--- START ---

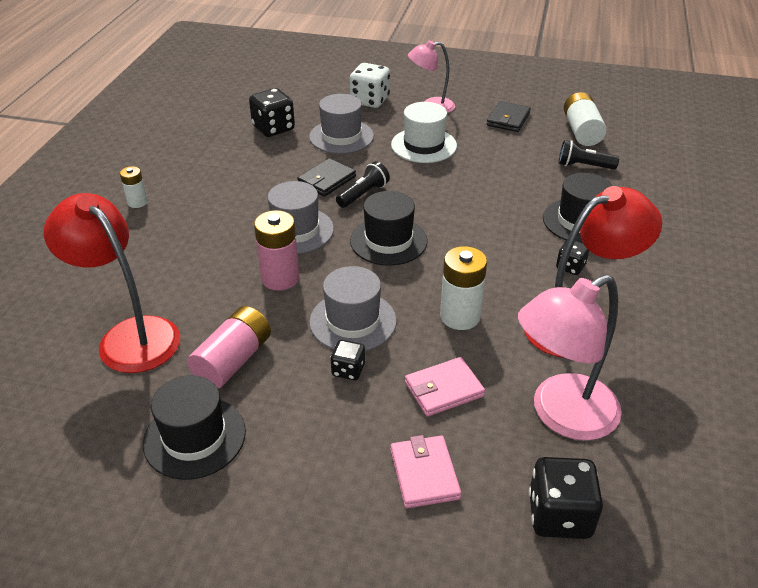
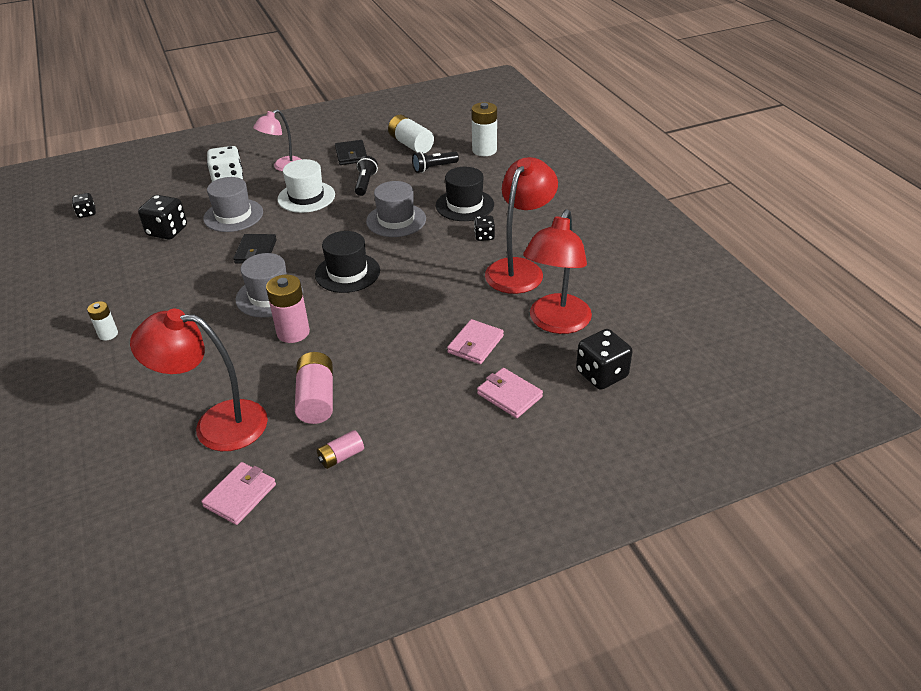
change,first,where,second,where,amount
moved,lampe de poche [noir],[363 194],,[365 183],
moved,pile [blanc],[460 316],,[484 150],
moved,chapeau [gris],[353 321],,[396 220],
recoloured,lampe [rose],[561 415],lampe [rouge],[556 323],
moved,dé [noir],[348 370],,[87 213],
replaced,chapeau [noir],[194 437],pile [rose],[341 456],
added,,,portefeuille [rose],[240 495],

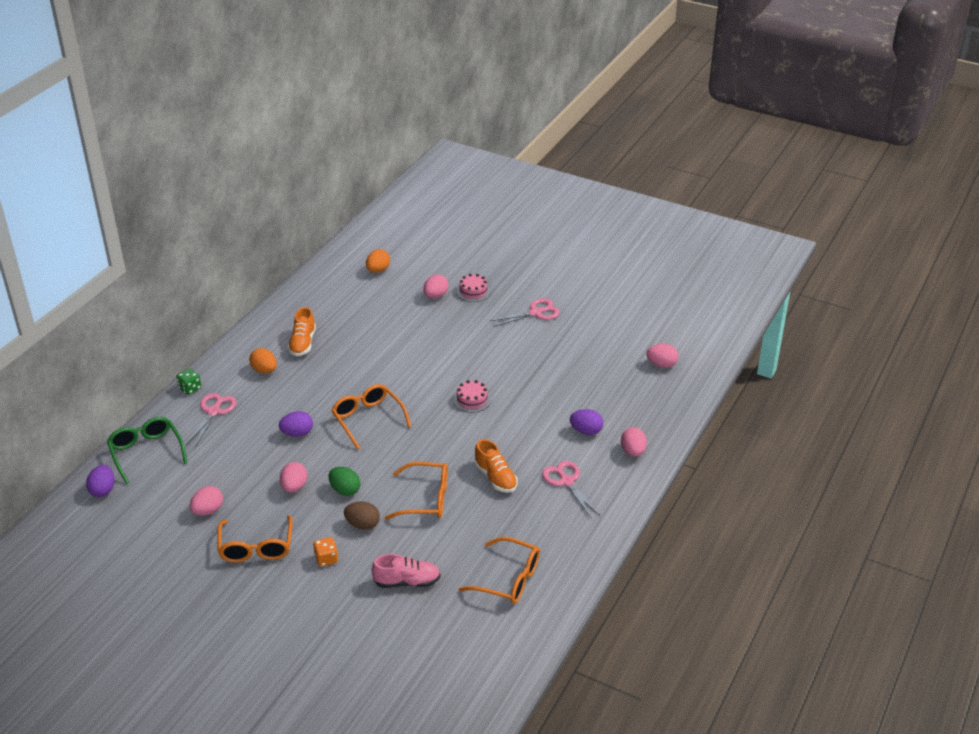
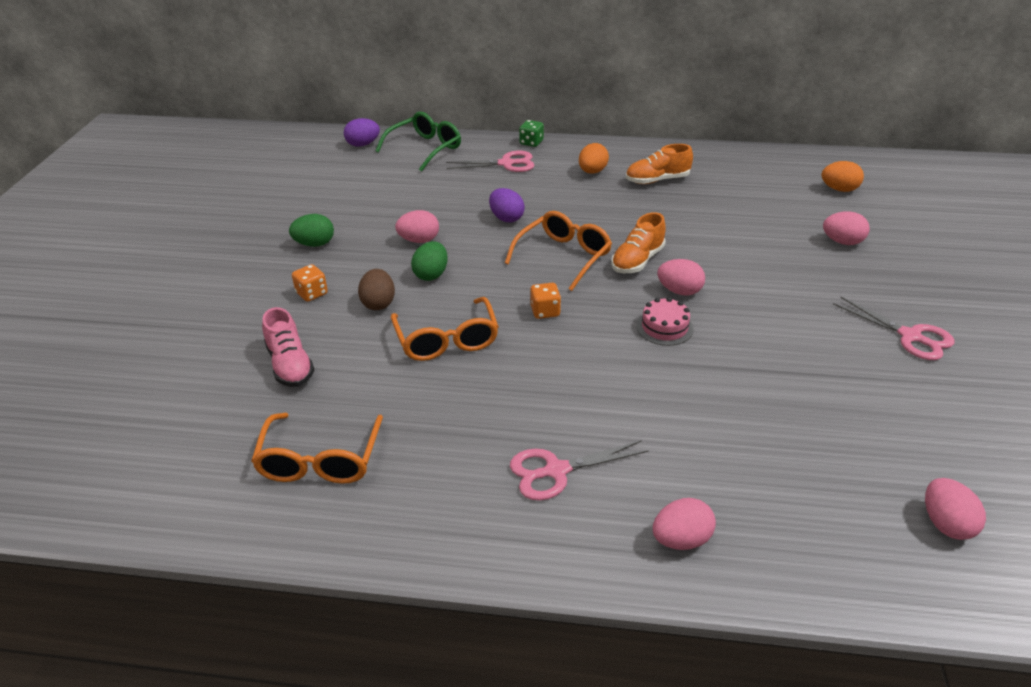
change,first,where,second,where,amount
removed,gâteau [rose],[473 291],,,
removed,œuf [violet],[586 431],,,
moved,chaussure [orange],[495 477],,[637 261],
turned,ciseaux [rose],[566 481],,[556 471],150 degrees counterclockwise
moved,œuf [rose],[208 510],,[679 291],
replaced,lunettes [orange],[256 547],œuf [vert],[314 244],
added,,,dé [orange],[545 311],

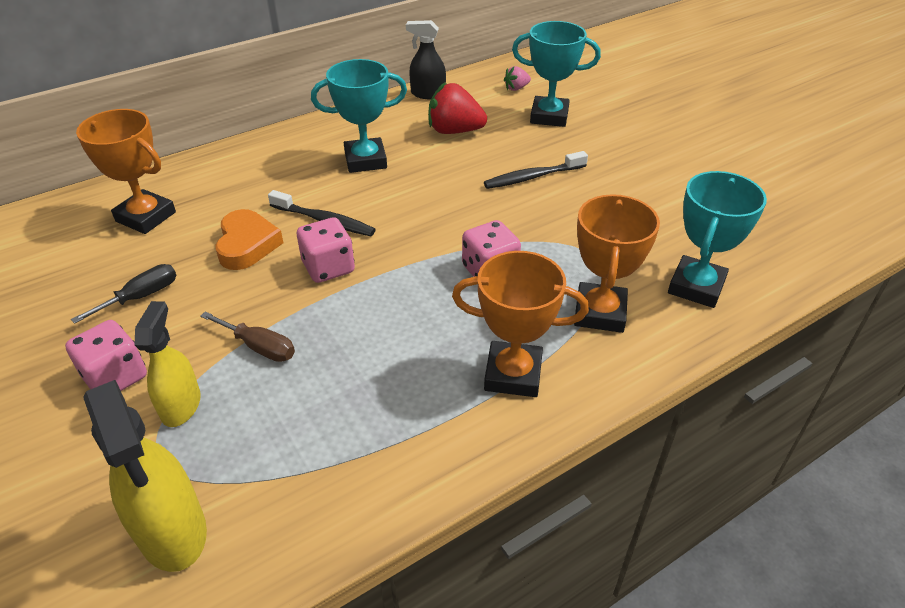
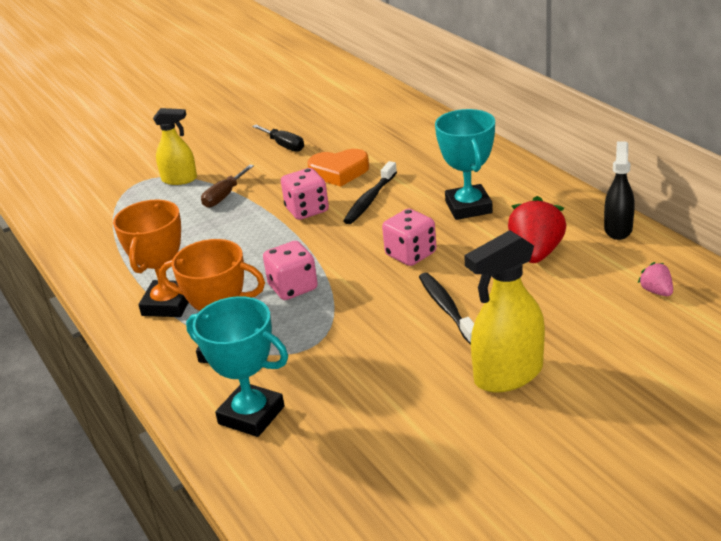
change,first,where,second,where,amount
removed,trophée [turquoise],[549 116],,,
removed,trophée [orange],[146 217],,,
moved,dé [rose],[115 377],,[411 254],
moved,vaporisateur [jaune],[172 531],,[508 374],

--- END ---

→ Problem details
Taking the entries above, extract every line from the one bearing "replaced,lunettes [orange],[256 547],œuf" through the one bearing "moved,dé [rose],[115 377],,[411", exactly, with no pictures.

→ Solved problem
replaced,lunettes [orange],[256 547],œuf [vert],[314 244],
added,,,dé [orange],[545 311],

change,first,where,second,where,amount
removed,trophée [turquoise],[549 116],,,
removed,trophée [orange],[146 217],,,
moved,dé [rose],[115 377],,[411 254],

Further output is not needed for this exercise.